All lines in the data bearing the string "bell" should be identified and copied.

•••••

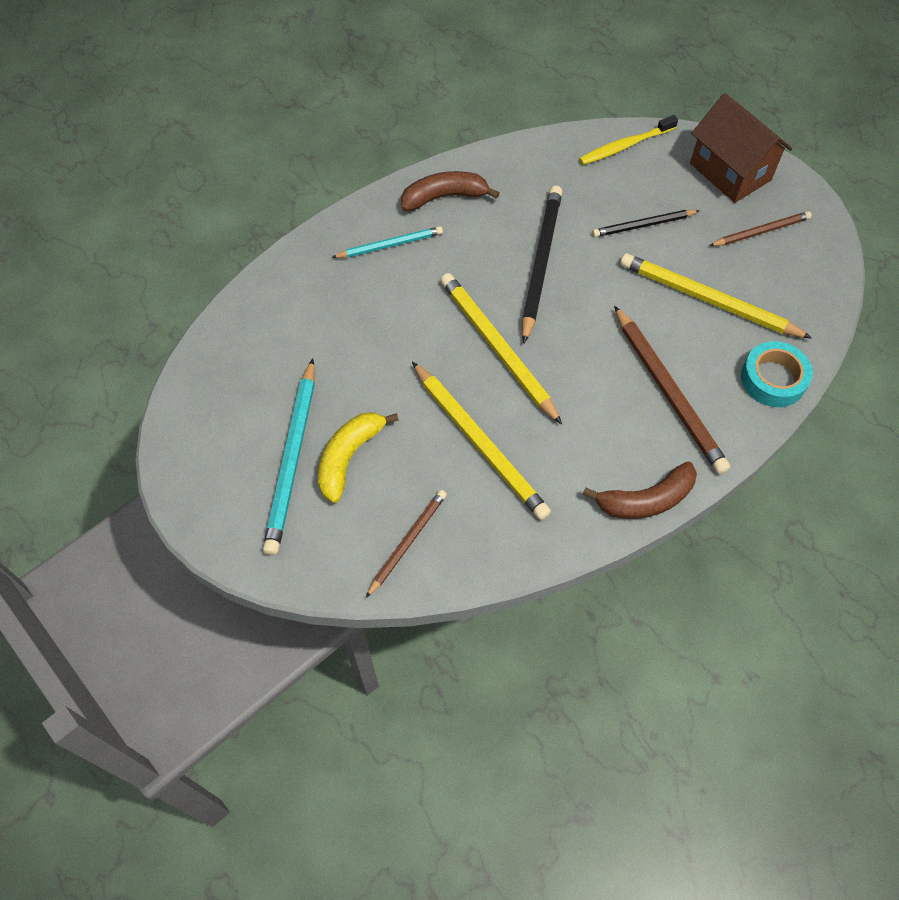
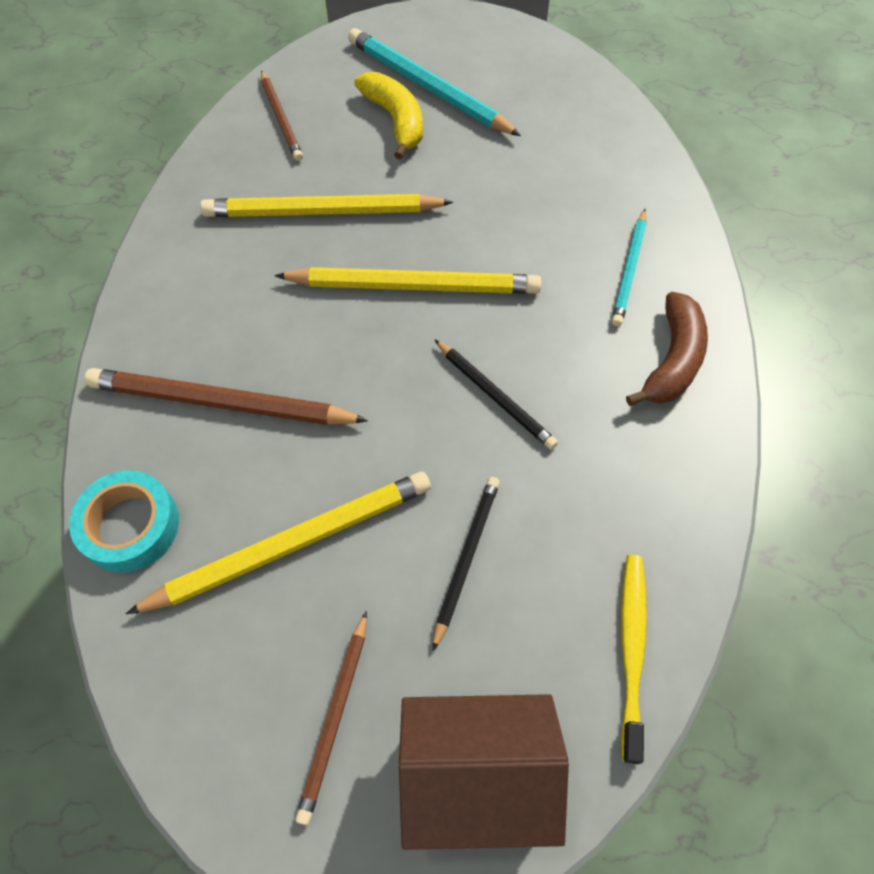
camera: 125 degrees right, 0 degrees up
black pencil [522,186,562,343] -> black pencil [435,340,558,449], size x0.59
brown banana [583,461,697,519] -> none

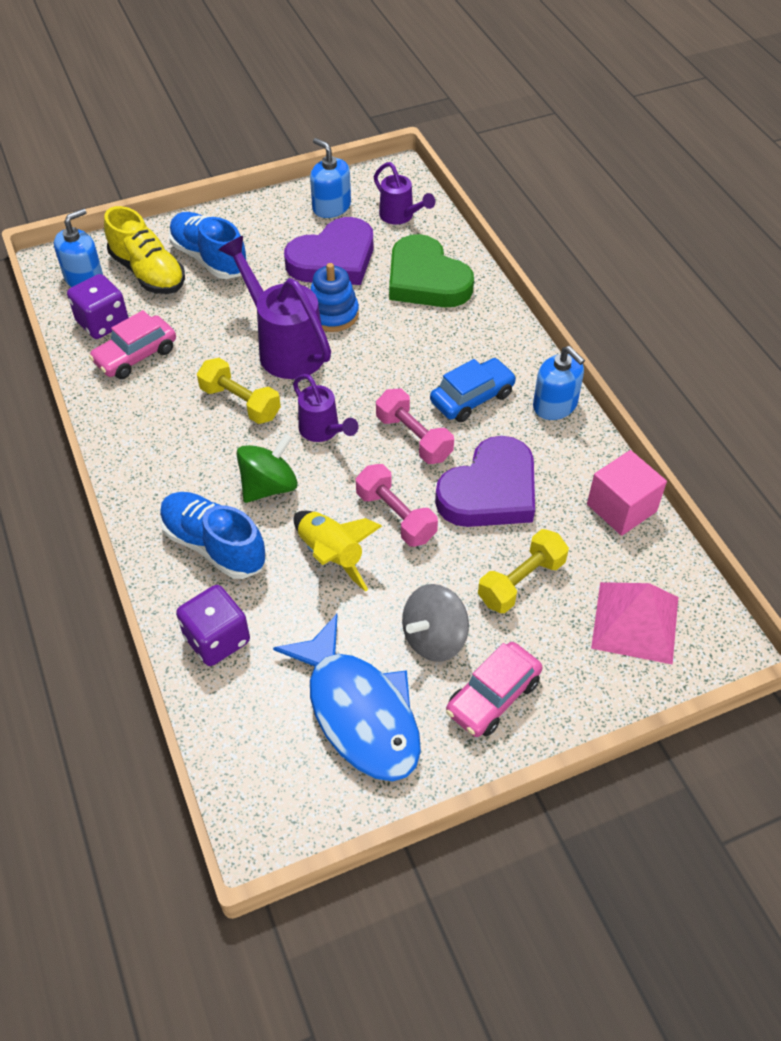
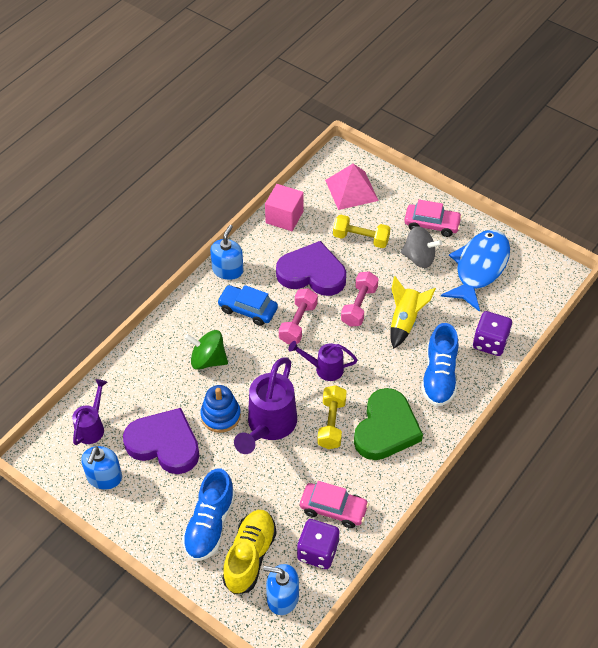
camera: 120 degrees left, 0 degrees up
green spinning top [236,434,298,503] -> green spinning top moved to [185,330,228,370]
purple watering can [293,374,358,442] -> purple watering can turned 105 degrees counterclockwise [288,341,358,381]
green heart [389,234,474,307] -> green heart moved to [354,388,423,460]

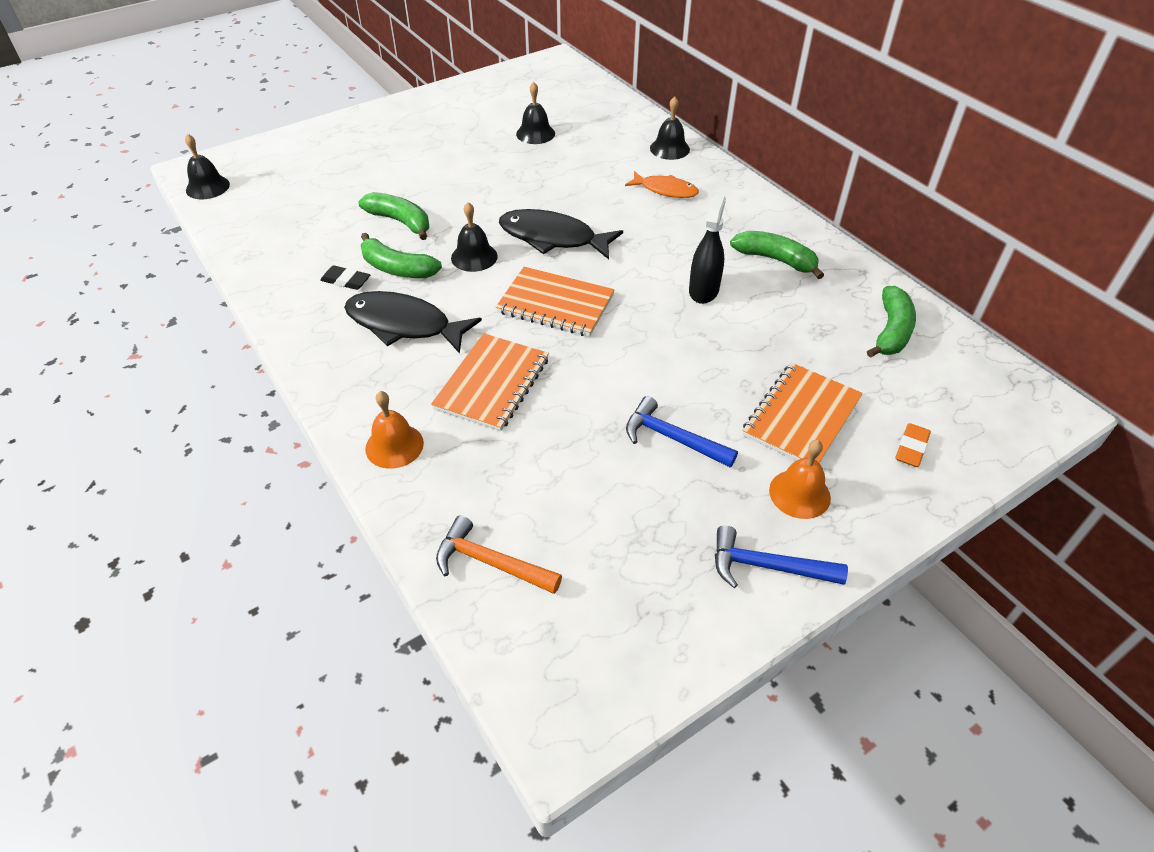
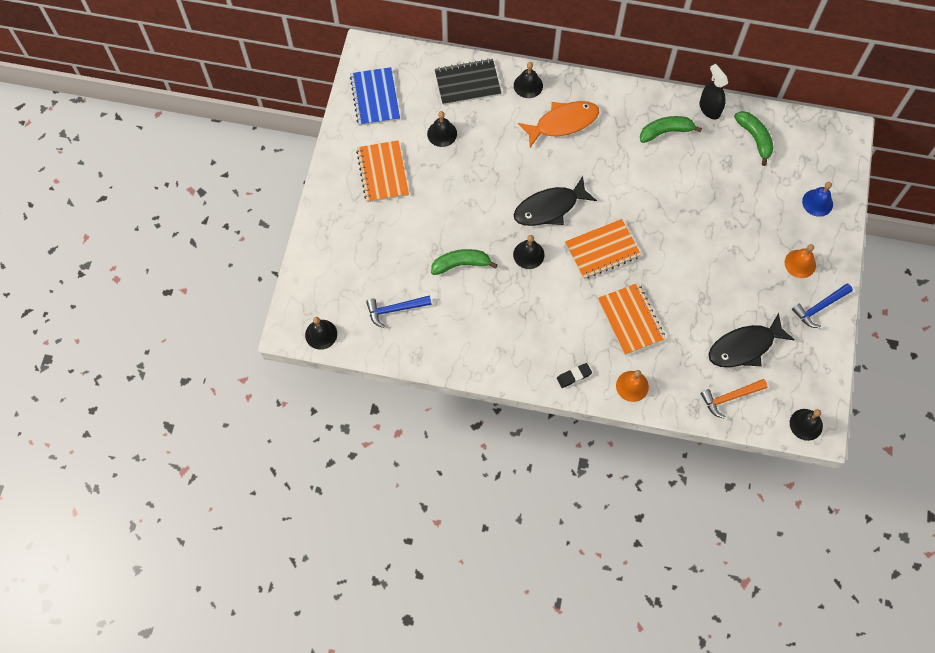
camera: 45 degrees left, 20 degrees up
black eraser [320,265,370,290] -> black eraser moved to [557,363,592,388]
black fish [344,291,482,354] -> black fish moved to [709,313,795,367]
green banana [361,233,442,278] -> none
orange fish [625,171,699,198] -> orange fish [518,101,599,147], size x1.60
blue hammer [626,396,738,467] -> blue hammer moved to [366,295,432,328]
black spray bottle [689,194,726,304] -> black spray bottle moved to [699,64,728,120]
orange notebook [742,363,863,463] -> orange notebook moved to [356,140,409,202]
orange eraser [895,423,931,467] -> blue bell [802,182,833,217]
none -> blue notebook [350,67,400,126]
none -> black notebook [435,59,501,105]
none -> black bell [790,409,823,441]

•••••

§ **Response**
orange eraser [895,423,931,467] -> blue bell [802,182,833,217]
none -> black bell [790,409,823,441]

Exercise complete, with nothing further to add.